**WHAT TO PRODUCE**
Set down exactly the lines running from the one with "LCD pin SCL: SCL -> A2" to the last line of the listing below, both included, and skip every picture.
▬▬▬
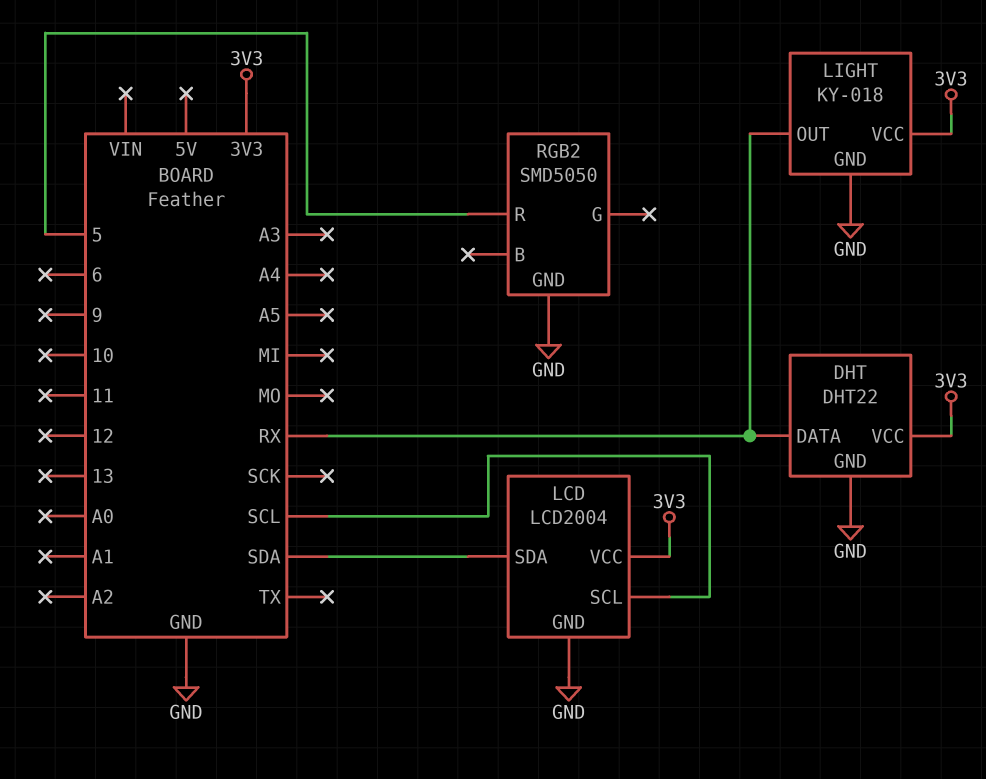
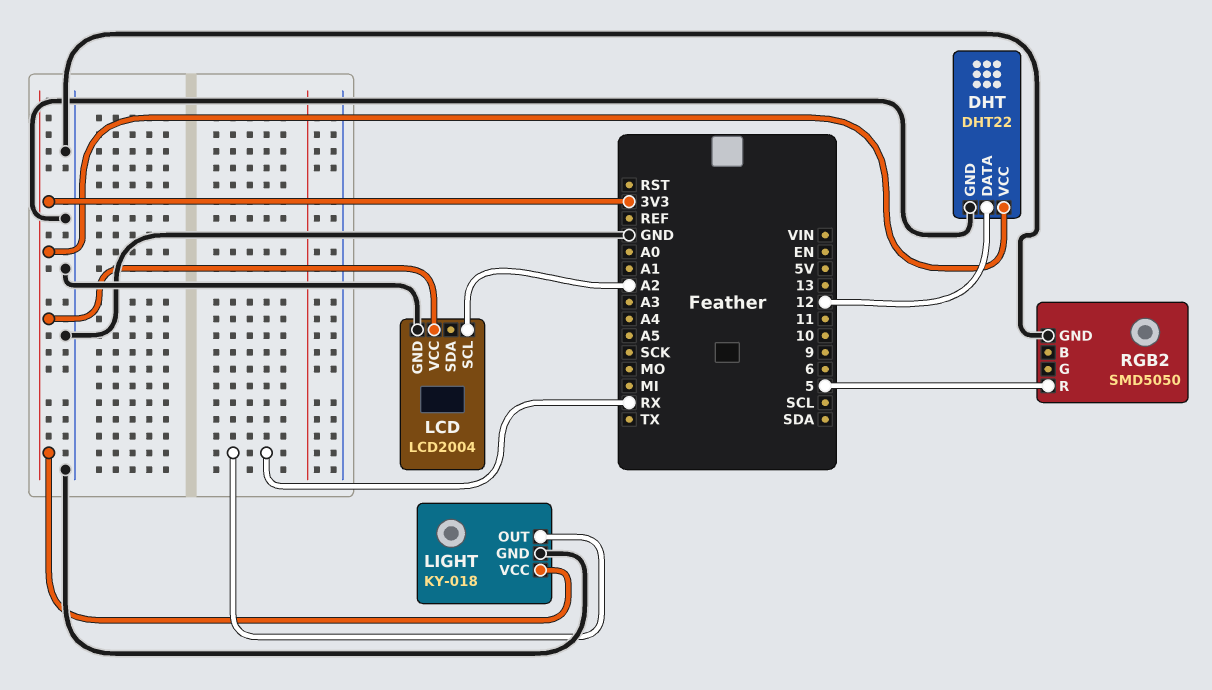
DHT pin DATA: RX -> 12
LCD pin SCL: SCL -> A2
LCD pin SDA: SDA -> none

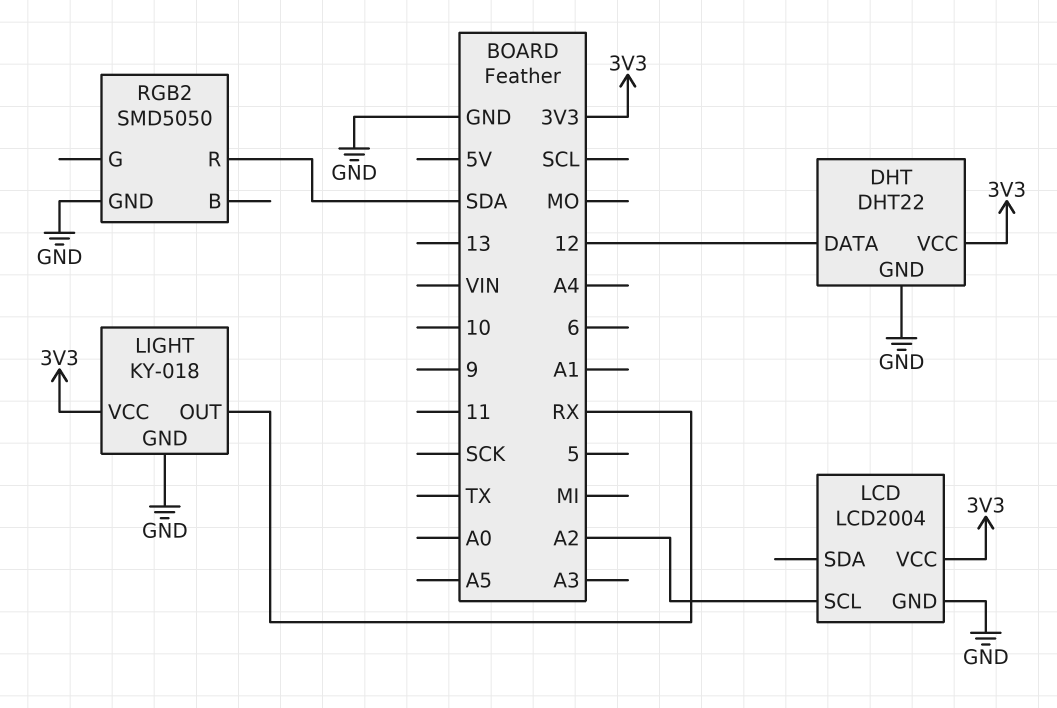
RGB2 pin R: 5 -> SDA

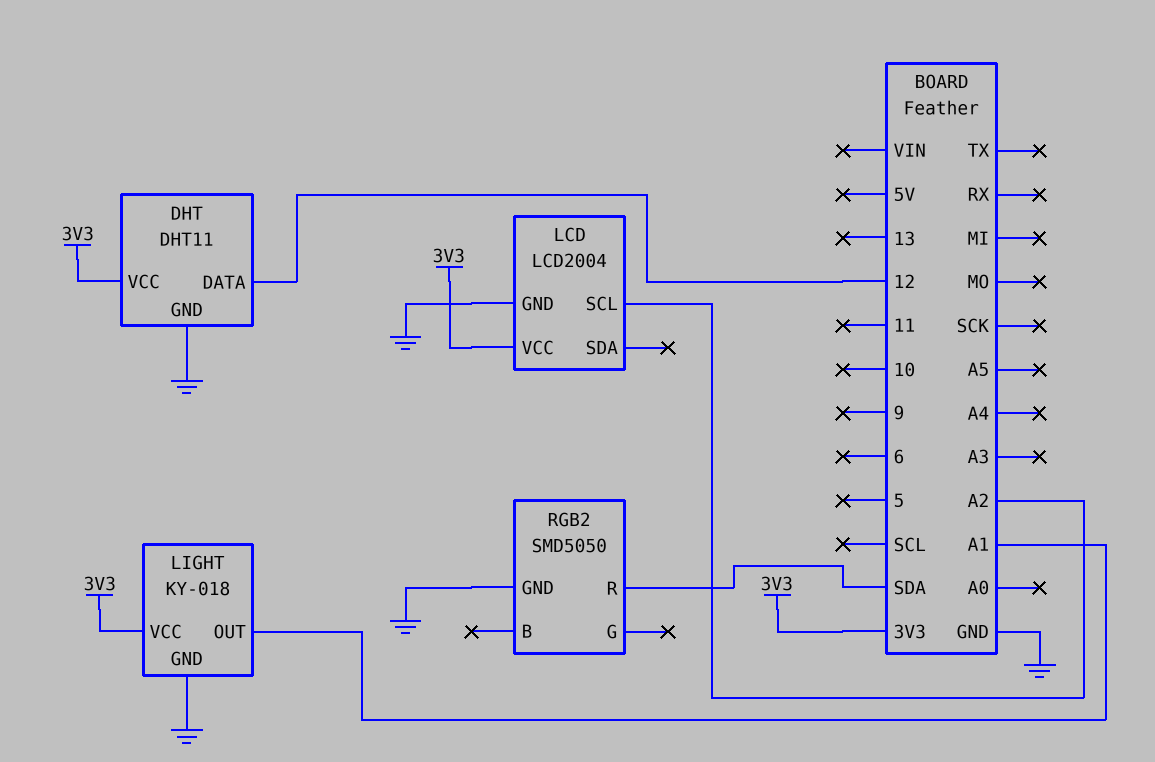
DHT: DHT22 -> DHT11
LIGHT pin OUT: RX -> A1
▬▬▬
**REPLY**
LCD pin SCL: SCL -> A2
LCD pin SDA: SDA -> none

RGB2 pin R: 5 -> SDA

DHT: DHT22 -> DHT11
LIGHT pin OUT: RX -> A1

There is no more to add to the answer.